> Records for the task
+ + + + + + +

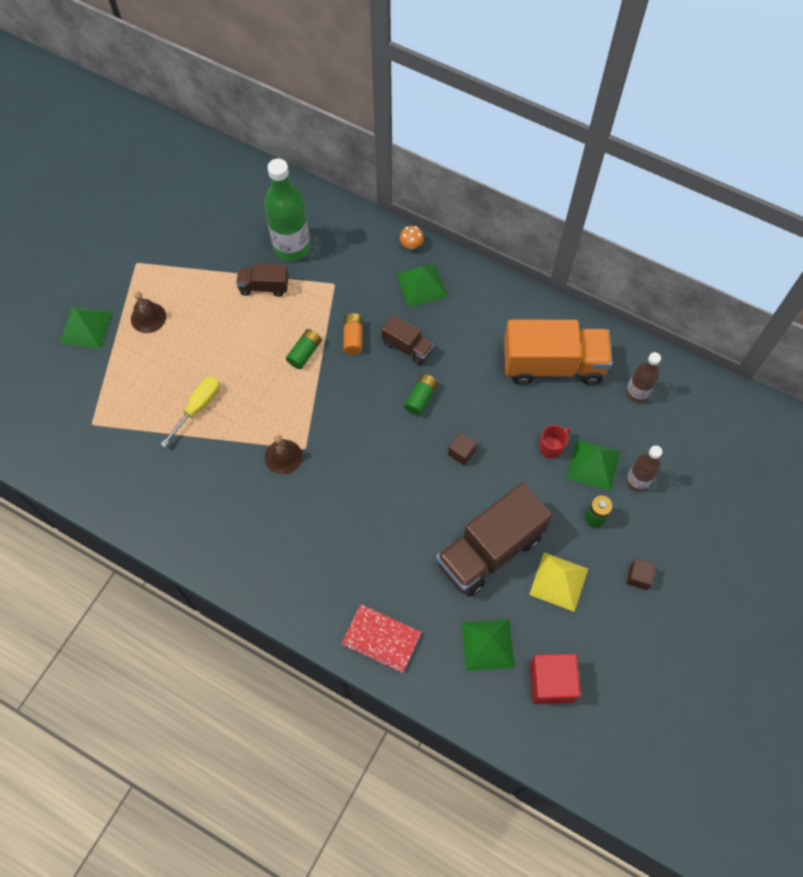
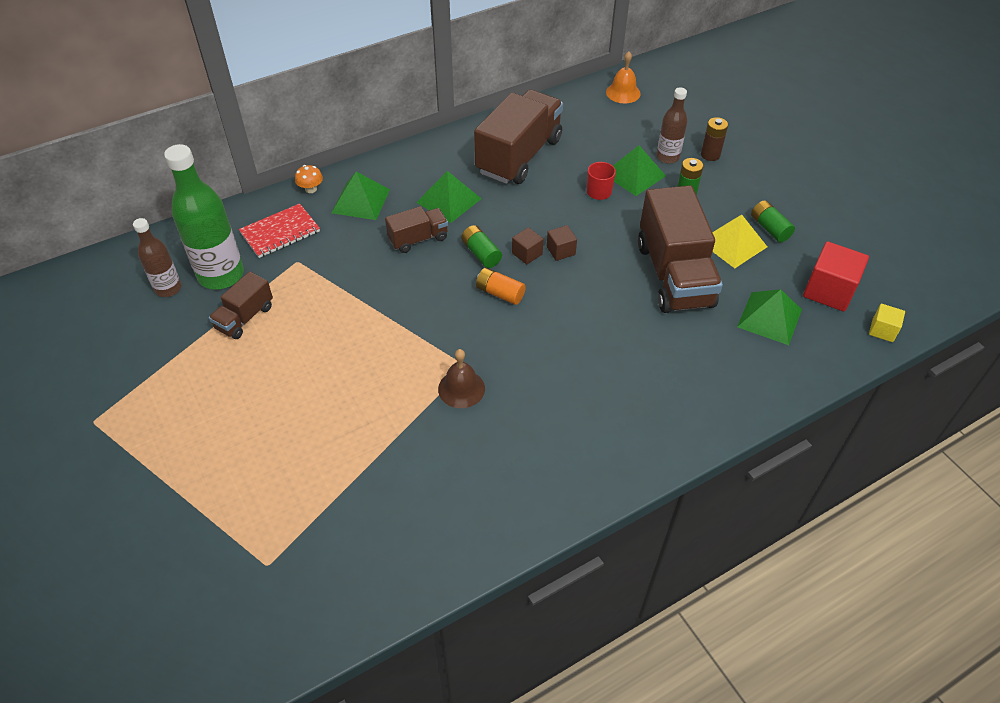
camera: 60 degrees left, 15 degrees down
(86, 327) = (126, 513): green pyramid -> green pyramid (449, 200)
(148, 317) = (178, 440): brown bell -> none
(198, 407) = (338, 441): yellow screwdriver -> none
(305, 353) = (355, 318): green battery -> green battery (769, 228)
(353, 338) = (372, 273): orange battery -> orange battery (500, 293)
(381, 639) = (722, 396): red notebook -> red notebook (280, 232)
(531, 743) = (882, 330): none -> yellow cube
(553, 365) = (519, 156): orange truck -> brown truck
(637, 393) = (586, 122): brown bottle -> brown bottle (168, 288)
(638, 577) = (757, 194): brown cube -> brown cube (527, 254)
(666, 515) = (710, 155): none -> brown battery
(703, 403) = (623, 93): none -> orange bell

+ + + + + + +

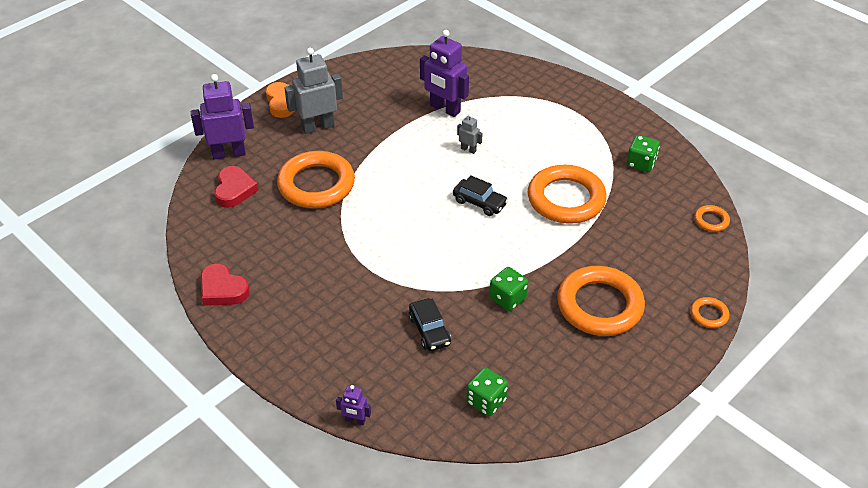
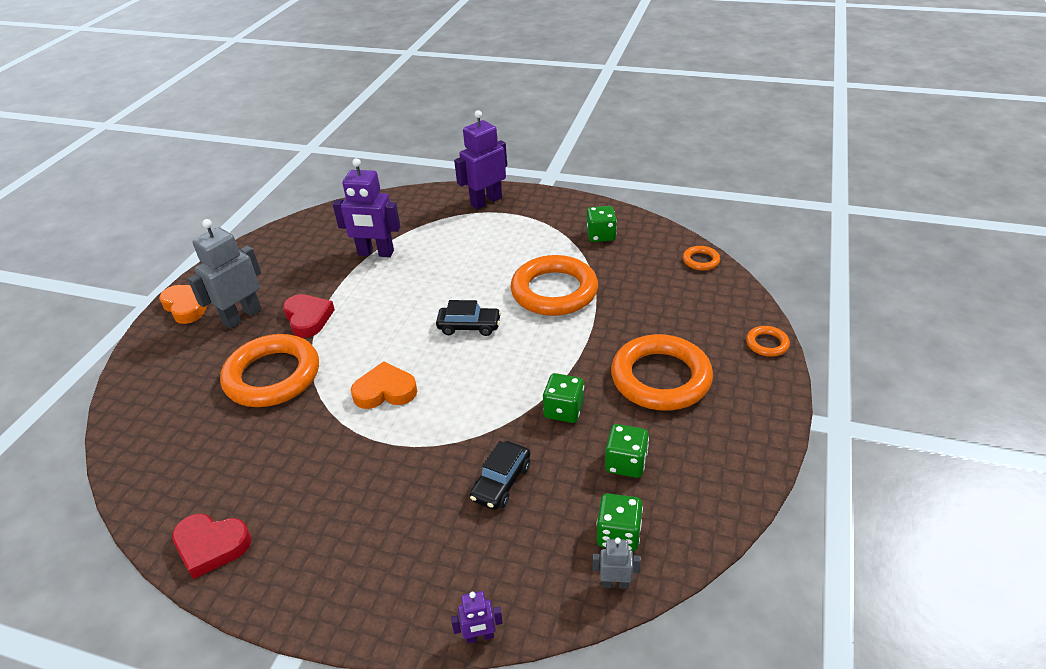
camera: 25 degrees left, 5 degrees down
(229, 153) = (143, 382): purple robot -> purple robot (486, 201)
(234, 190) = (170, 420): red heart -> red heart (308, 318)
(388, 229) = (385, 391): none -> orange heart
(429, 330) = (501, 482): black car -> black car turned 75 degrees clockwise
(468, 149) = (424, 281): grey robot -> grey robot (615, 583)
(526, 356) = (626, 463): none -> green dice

+ + + + + + +

> Exercise instructions
Referring to the material above, set down exactly the lines between the line with "(637, 393) = (586, 122): brown" and the line with "(703, 403) = (623, 93): none -> orange bell", inclusive, and no other lines.

> Your response
(637, 393) = (586, 122): brown bottle -> brown bottle (168, 288)
(638, 577) = (757, 194): brown cube -> brown cube (527, 254)
(666, 515) = (710, 155): none -> brown battery
(703, 403) = (623, 93): none -> orange bell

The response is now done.